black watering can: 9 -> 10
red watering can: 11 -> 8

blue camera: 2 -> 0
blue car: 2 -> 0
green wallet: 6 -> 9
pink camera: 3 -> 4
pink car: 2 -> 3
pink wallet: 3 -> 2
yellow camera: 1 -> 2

──────

### Problem details
Tell how many lines of the records above contain "watering", replying with the number only.

### Answer to this task
2